Only one stretch of the data below is wanted: the lines starting at the one with "yellow cube: 4 -> 6" and ending at the one with "purple domino: 5 -> 9", both included, given again exactly.

Raw data =
::::::::

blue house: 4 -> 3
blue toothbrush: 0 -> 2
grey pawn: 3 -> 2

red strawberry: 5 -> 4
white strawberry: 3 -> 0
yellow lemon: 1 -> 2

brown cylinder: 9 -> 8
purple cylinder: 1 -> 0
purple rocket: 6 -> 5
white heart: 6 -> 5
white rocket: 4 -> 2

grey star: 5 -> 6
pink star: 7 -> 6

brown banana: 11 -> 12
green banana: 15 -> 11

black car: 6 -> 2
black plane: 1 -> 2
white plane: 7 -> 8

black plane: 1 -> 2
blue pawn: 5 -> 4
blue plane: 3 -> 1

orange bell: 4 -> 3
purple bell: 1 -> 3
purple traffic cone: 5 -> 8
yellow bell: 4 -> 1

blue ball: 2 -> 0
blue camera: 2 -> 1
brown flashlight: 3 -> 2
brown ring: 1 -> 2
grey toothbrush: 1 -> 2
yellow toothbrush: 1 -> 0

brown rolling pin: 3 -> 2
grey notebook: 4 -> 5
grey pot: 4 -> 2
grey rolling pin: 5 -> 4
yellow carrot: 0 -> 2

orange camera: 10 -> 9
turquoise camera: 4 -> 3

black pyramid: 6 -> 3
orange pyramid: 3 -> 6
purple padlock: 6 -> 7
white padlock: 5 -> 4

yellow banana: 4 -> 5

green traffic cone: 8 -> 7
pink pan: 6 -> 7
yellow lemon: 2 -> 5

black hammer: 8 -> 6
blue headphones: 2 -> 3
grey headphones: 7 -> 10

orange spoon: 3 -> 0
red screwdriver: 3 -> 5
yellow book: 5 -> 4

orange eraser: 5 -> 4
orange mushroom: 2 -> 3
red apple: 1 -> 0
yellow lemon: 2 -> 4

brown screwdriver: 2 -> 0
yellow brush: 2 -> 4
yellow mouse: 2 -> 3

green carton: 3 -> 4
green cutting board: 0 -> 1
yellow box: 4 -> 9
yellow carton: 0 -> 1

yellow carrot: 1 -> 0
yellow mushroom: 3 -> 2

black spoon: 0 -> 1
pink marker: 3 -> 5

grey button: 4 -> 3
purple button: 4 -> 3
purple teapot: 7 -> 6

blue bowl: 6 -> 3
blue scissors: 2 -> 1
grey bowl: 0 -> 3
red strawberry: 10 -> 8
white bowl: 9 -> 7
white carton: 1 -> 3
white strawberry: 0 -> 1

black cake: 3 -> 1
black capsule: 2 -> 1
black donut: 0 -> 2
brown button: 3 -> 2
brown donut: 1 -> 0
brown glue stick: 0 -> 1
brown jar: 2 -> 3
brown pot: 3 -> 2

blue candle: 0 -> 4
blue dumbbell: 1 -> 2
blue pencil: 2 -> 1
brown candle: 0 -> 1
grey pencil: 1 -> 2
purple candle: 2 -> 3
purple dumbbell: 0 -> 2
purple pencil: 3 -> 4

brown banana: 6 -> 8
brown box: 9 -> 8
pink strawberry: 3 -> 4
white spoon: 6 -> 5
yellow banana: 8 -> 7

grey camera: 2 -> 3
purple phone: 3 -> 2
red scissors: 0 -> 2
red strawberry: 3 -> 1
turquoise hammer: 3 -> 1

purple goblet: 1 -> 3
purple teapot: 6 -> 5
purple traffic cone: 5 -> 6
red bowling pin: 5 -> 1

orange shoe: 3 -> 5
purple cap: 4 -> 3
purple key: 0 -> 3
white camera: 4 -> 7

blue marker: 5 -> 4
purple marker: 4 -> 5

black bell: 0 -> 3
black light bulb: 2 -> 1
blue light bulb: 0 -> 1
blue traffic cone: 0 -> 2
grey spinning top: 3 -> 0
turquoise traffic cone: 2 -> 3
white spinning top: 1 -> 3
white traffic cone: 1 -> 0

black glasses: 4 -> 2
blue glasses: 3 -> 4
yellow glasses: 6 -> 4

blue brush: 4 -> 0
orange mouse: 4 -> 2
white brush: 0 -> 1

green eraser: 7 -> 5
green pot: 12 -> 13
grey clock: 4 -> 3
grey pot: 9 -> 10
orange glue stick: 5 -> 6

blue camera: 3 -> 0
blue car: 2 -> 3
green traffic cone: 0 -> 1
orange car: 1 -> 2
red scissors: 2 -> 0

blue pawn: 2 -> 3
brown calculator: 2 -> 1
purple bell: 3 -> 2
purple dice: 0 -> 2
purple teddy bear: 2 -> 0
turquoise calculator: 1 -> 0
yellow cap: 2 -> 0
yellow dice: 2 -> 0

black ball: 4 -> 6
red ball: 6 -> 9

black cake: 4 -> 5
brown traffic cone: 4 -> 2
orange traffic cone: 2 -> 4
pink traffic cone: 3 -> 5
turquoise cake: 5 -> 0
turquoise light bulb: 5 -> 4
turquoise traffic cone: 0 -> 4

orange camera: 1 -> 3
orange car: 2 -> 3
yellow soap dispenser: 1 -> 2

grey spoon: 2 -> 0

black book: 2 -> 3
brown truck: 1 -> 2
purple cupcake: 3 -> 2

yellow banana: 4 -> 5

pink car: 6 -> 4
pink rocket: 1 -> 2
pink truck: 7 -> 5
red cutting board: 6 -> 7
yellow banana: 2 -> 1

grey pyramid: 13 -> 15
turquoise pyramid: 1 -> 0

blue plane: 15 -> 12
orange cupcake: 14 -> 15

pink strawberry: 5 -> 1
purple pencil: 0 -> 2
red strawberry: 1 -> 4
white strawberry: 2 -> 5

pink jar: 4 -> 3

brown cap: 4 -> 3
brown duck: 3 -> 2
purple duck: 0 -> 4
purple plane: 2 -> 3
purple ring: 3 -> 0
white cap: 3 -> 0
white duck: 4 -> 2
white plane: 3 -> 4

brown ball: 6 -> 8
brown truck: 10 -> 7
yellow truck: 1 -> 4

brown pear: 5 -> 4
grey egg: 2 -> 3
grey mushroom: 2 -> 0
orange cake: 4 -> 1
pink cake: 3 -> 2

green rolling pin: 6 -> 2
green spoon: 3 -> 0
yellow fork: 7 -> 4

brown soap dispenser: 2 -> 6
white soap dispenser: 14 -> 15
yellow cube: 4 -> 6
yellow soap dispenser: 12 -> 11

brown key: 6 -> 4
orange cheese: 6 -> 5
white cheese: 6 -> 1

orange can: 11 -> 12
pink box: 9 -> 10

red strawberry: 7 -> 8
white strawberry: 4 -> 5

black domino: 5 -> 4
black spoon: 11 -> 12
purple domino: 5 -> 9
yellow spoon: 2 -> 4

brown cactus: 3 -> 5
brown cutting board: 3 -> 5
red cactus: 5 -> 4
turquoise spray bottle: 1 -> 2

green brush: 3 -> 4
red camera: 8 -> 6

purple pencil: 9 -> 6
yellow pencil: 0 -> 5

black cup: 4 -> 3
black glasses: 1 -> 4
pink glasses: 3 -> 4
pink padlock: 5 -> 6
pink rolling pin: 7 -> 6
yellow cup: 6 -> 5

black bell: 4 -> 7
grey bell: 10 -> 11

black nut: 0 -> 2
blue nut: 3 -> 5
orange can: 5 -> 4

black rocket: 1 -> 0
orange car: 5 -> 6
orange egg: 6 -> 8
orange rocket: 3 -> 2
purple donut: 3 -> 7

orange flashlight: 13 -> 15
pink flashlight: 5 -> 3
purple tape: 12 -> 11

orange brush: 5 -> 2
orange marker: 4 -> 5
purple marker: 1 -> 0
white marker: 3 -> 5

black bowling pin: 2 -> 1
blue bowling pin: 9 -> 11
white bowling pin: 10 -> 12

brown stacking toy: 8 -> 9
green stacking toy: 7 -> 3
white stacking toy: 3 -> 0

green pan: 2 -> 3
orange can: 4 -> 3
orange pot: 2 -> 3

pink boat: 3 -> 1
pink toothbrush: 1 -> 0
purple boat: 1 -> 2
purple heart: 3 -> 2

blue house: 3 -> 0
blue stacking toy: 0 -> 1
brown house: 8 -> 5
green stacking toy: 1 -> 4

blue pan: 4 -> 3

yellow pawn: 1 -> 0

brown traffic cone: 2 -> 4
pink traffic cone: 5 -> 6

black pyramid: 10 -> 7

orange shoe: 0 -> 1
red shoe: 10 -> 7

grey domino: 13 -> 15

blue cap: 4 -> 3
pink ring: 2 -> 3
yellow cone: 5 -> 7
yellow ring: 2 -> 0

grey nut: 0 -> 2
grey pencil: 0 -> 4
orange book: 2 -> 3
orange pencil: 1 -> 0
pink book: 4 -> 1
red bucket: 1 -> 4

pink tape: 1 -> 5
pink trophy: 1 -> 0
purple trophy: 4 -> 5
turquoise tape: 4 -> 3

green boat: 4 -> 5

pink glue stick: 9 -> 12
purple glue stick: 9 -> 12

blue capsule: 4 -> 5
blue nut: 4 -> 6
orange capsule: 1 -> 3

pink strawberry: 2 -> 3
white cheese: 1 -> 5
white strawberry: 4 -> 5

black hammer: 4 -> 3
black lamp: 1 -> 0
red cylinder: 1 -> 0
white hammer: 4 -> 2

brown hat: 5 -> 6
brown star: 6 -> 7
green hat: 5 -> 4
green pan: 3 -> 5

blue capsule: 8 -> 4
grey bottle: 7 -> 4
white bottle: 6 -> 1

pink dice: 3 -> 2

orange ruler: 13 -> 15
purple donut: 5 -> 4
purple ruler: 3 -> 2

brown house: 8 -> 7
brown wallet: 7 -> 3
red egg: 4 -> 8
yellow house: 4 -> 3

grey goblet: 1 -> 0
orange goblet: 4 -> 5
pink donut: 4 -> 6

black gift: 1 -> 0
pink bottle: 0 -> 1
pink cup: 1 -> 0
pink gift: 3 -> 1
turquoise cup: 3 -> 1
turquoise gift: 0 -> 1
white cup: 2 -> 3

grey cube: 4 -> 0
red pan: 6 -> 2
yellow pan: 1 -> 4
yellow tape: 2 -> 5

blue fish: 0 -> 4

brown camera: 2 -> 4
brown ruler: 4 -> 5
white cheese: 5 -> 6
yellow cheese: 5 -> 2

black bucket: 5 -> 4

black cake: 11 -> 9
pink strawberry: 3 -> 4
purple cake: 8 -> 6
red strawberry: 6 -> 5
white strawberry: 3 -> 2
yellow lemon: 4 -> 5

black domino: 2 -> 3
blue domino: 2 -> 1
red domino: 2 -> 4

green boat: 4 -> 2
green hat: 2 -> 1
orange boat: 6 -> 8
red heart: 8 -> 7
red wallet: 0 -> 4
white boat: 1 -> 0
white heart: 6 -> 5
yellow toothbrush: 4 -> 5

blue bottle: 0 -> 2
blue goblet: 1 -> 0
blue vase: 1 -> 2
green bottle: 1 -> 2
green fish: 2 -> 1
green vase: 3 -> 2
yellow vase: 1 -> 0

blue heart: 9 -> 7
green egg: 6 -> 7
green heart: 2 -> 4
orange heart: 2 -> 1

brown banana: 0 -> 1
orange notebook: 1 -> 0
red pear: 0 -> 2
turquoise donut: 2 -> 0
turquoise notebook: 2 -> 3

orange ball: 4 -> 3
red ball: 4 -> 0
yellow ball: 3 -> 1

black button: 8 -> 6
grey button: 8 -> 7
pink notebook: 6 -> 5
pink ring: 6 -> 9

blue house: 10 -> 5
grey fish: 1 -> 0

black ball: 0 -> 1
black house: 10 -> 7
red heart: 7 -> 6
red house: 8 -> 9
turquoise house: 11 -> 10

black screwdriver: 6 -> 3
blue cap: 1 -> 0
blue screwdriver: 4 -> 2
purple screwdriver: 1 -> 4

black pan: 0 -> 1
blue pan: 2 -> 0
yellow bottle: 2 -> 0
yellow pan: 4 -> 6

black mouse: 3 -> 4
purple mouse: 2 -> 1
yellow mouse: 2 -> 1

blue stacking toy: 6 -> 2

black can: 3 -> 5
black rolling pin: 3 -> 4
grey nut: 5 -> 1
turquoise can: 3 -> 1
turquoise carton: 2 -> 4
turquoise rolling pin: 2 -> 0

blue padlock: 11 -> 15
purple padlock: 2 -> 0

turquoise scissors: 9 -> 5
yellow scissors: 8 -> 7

::::::::

Your solution =
yellow cube: 4 -> 6
yellow soap dispenser: 12 -> 11

brown key: 6 -> 4
orange cheese: 6 -> 5
white cheese: 6 -> 1

orange can: 11 -> 12
pink box: 9 -> 10

red strawberry: 7 -> 8
white strawberry: 4 -> 5

black domino: 5 -> 4
black spoon: 11 -> 12
purple domino: 5 -> 9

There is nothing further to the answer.